Although the entries contain pictures, the copy should hold only their exact text.

───

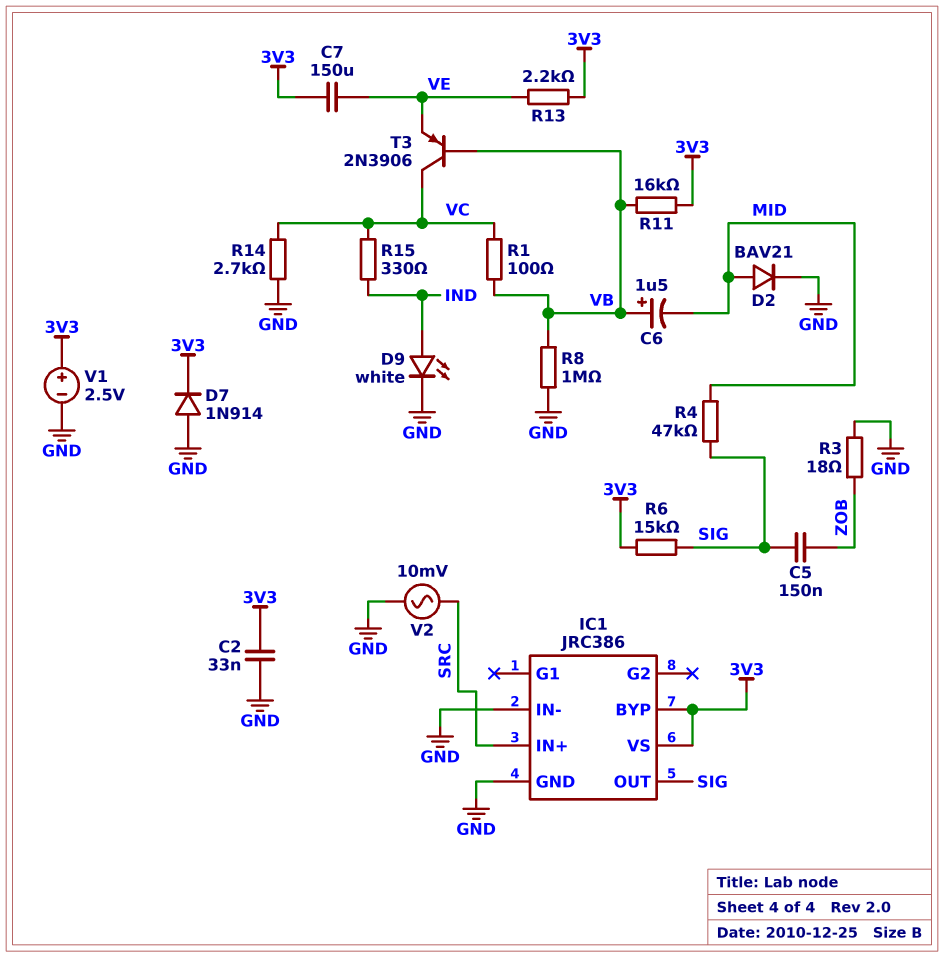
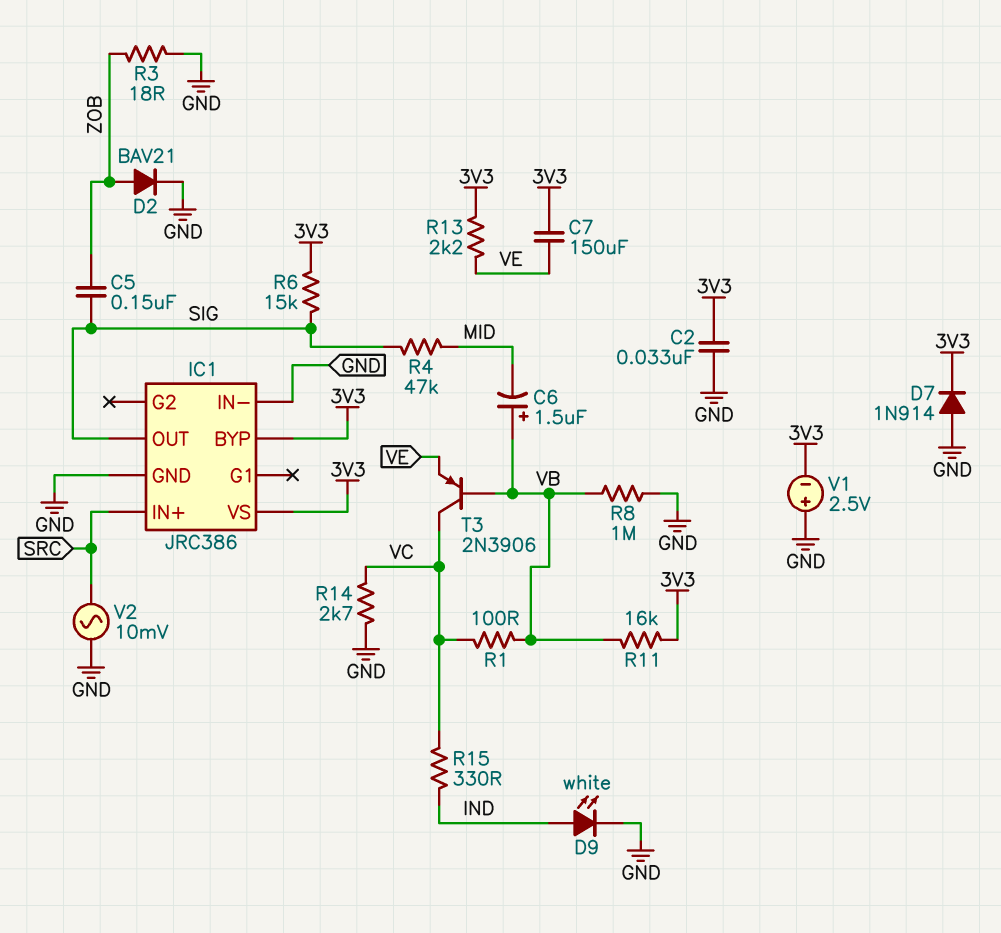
D2: diode BAV21 (A MID, K GND) -> diode BAV21 (A ZOB, K GND)
V1: 2.5V (plus 3V3, minus GND) -> 2.5V (plus GND, minus 3V3)

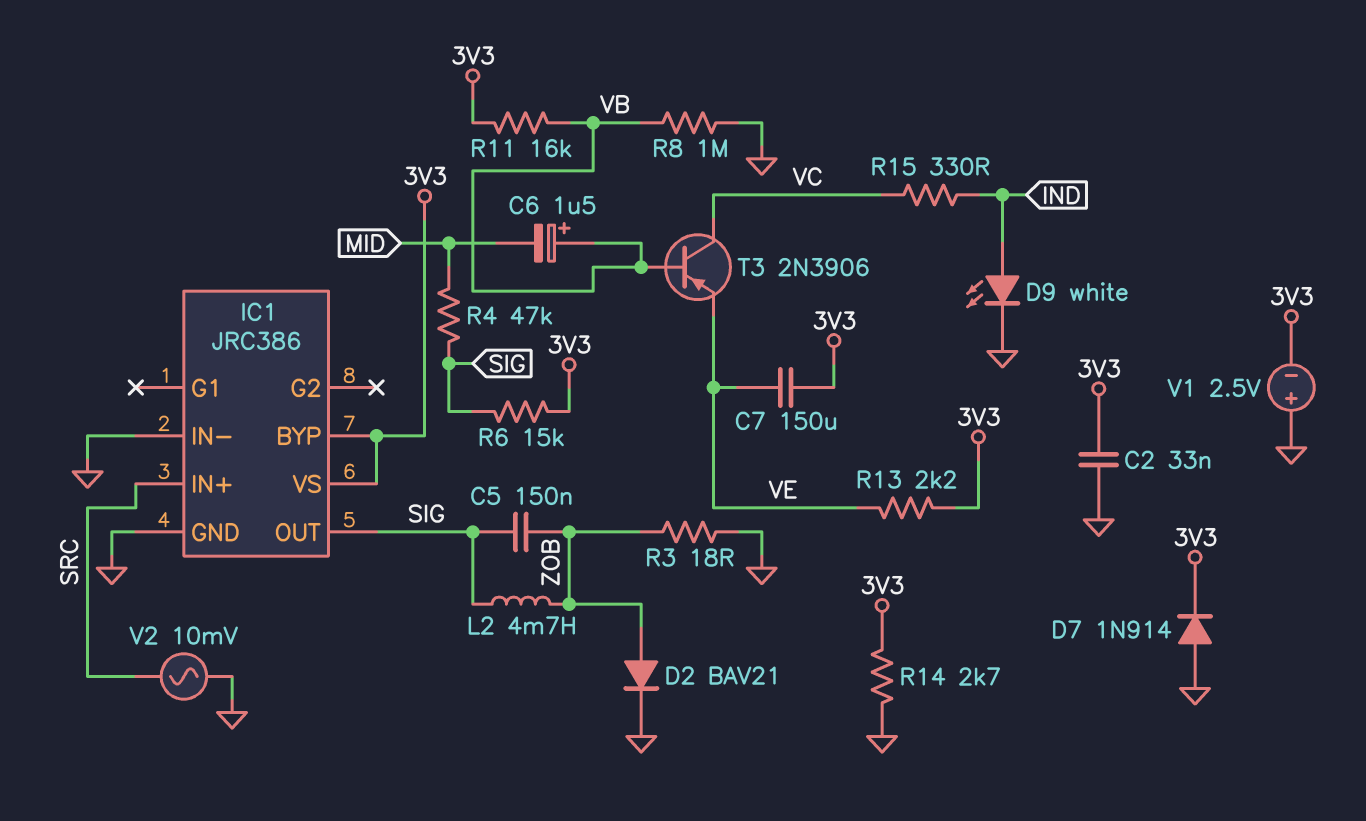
L2: none -> 4.7mH (SIG, ZOB)
R1: 100 (VB, VC) -> none
R14: 2.7k (GND, VC) -> 2.7k (3V3, GND)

───

_RESPONSE BELOW_
D2: diode BAV21 (A MID, K GND) -> diode BAV21 (A ZOB, K GND)
V1: 2.5V (plus 3V3, minus GND) -> 2.5V (plus GND, minus 3V3)

L2: none -> 4.7mH (SIG, ZOB)
R1: 100 (VB, VC) -> none
R14: 2.7k (GND, VC) -> 2.7k (3V3, GND)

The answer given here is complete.